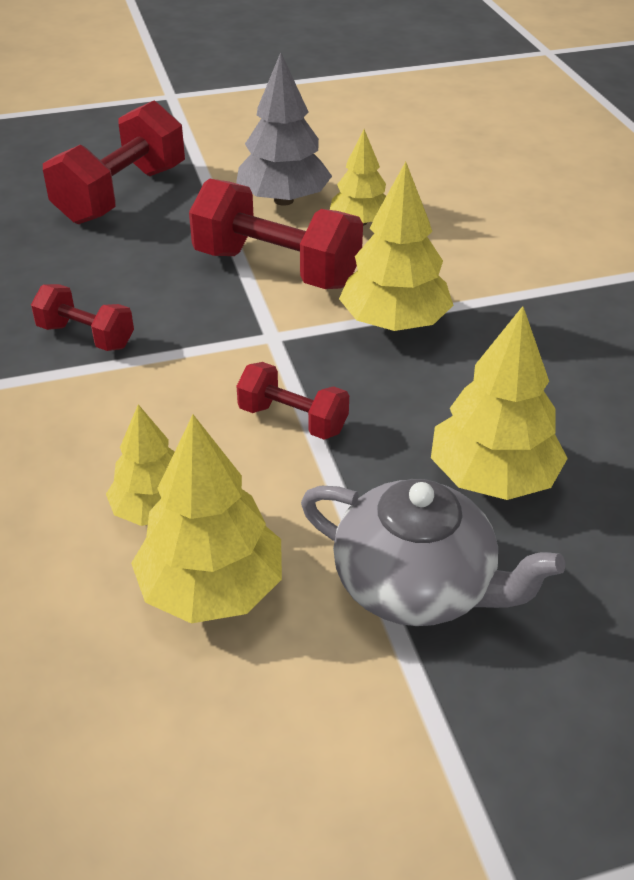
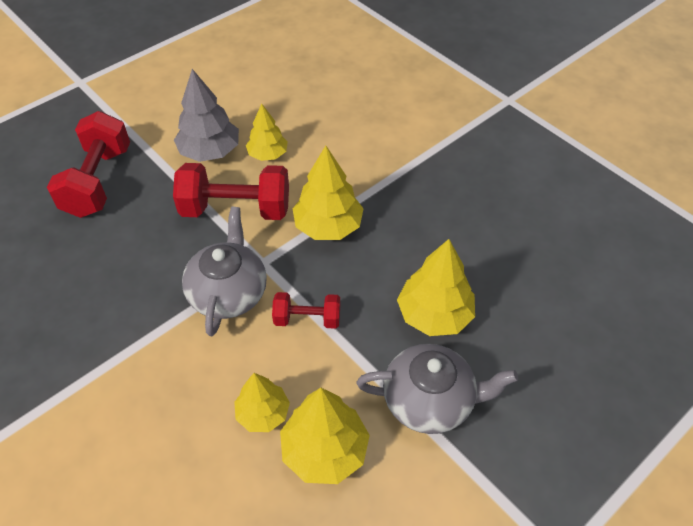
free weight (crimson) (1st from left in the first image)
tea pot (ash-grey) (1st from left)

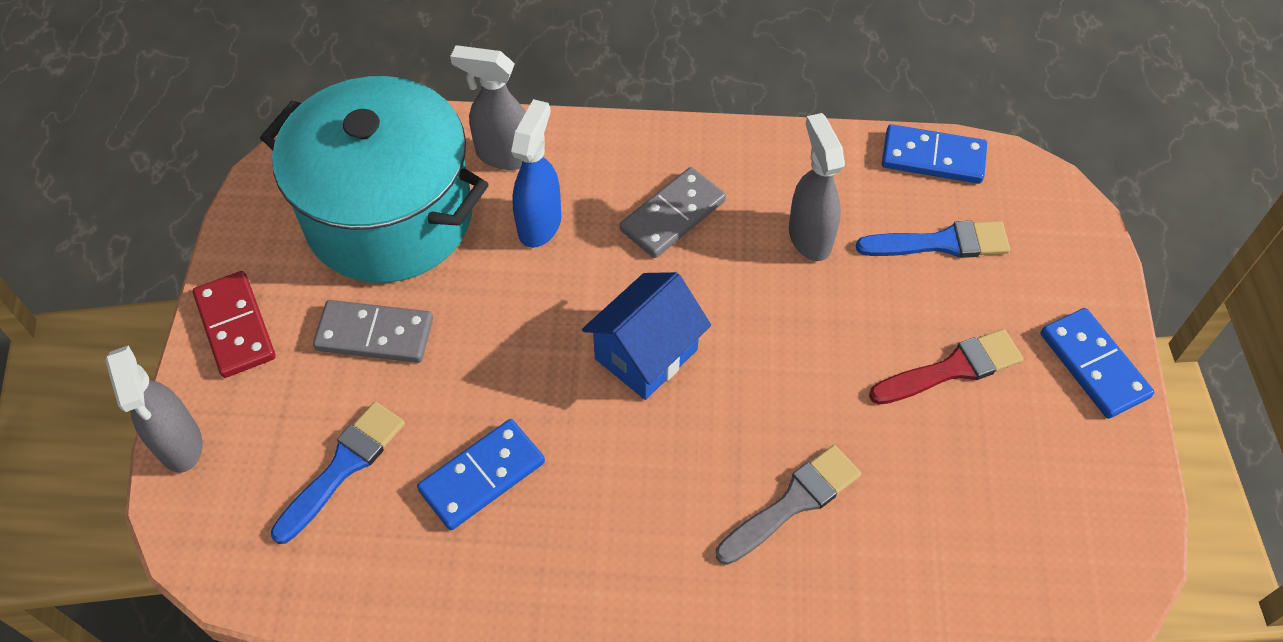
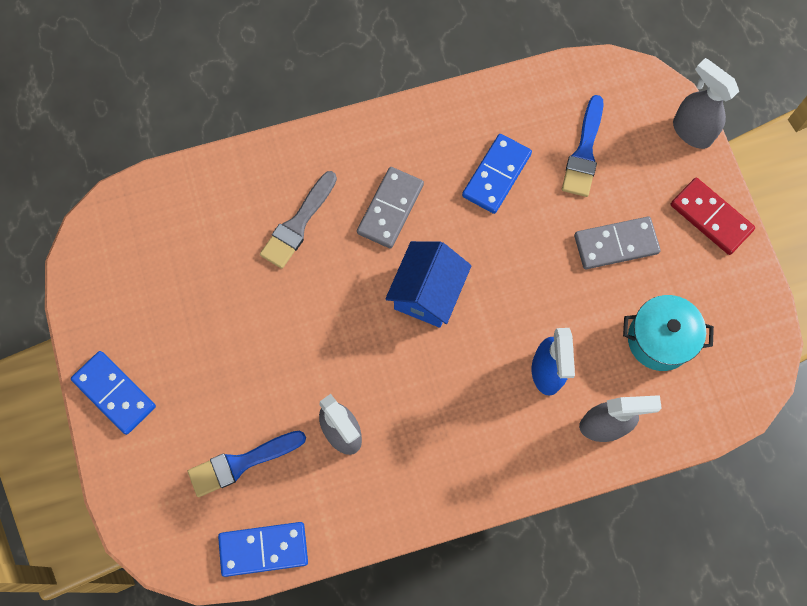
cooking pot (aqua)
domino tile (ash-grey) (1st from left)
paintbrush (crimson)

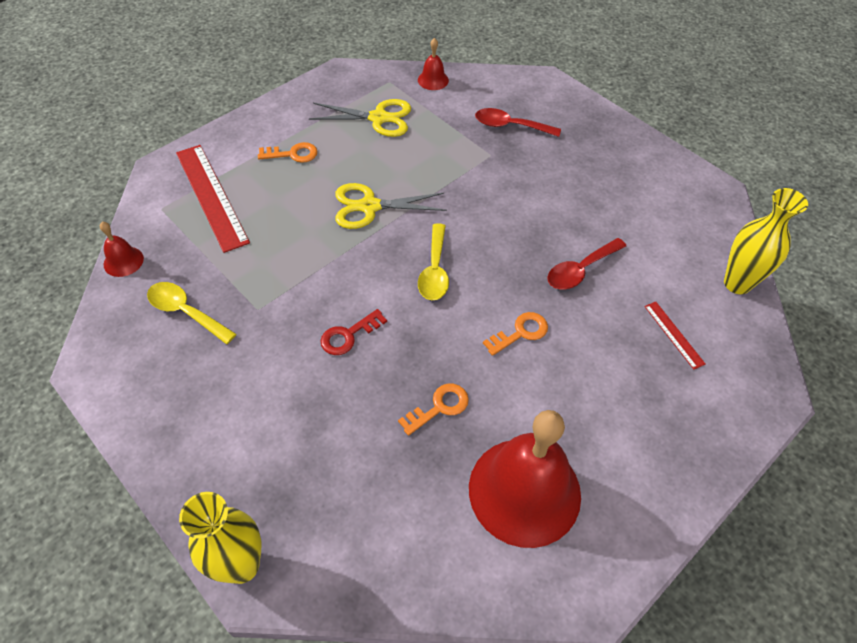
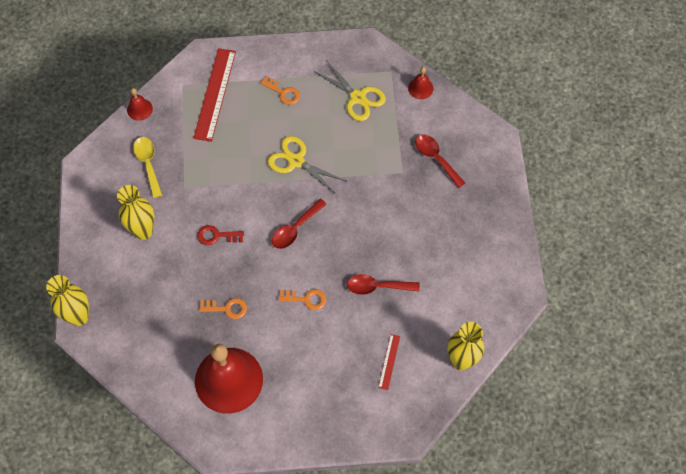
teaspoon (crimson) (1st from left)
flower vase (golden) (2nd from left)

_ASSIGNMENT_
Print all the material above verbatim and omit its pictures.

_EXPECTED ANSWER_
free weight (crimson) (1st from left in the first image)
tea pot (ash-grey) (1st from left)

cooking pot (aqua)
domino tile (ash-grey) (1st from left)
paintbrush (crimson)

teaspoon (crimson) (1st from left)
flower vase (golden) (2nd from left)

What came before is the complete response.